The records below are to be reproduced exactly, and no picture should appear in the copy.

[Scene difference descriptions]
- - - - - - -

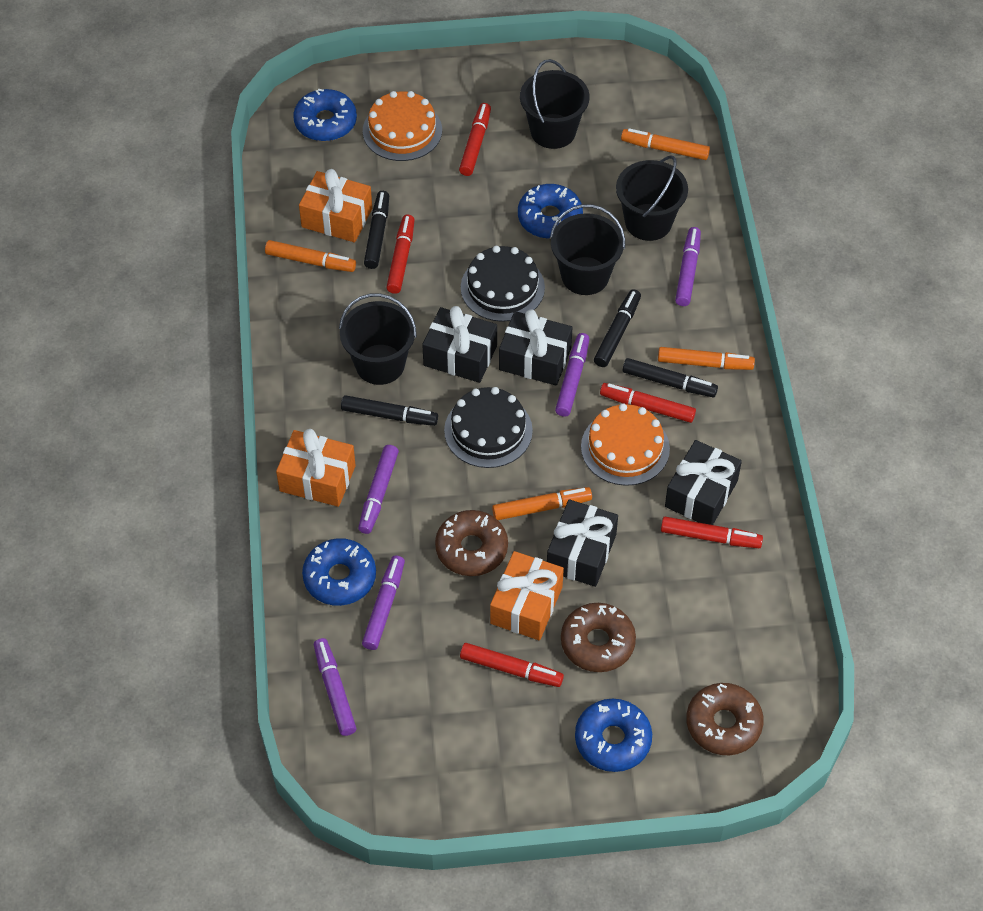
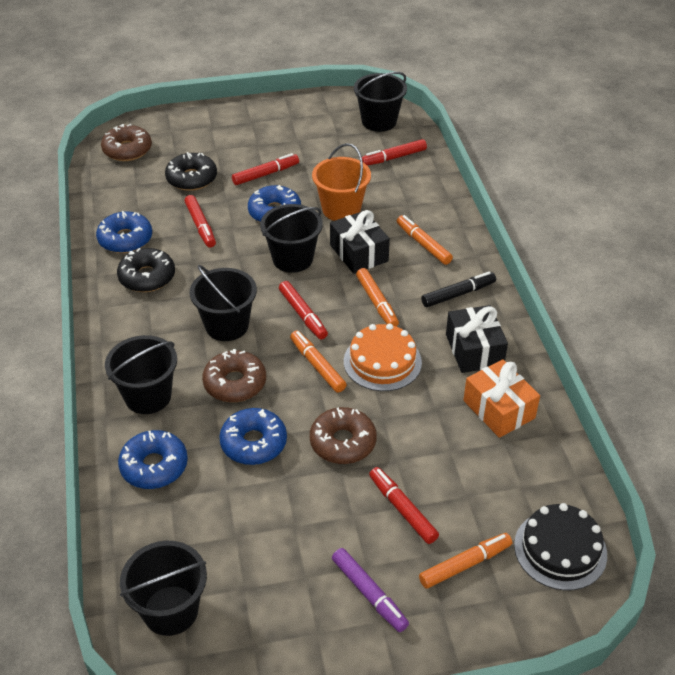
black bucket: 4 -> 5
black cake: 2 -> 1
black donut: 0 -> 2
black gift: 4 -> 2
black marker: 4 -> 1
orange bucket: 0 -> 1
orange cake: 2 -> 1
orange gift: 3 -> 1
purple marker: 5 -> 1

- - - - - - -

Answer space ::
black bucket: 4 -> 5
black cake: 2 -> 1
black donut: 0 -> 2
black gift: 4 -> 2
black marker: 4 -> 1
orange bucket: 0 -> 1
orange cake: 2 -> 1
orange gift: 3 -> 1
purple marker: 5 -> 1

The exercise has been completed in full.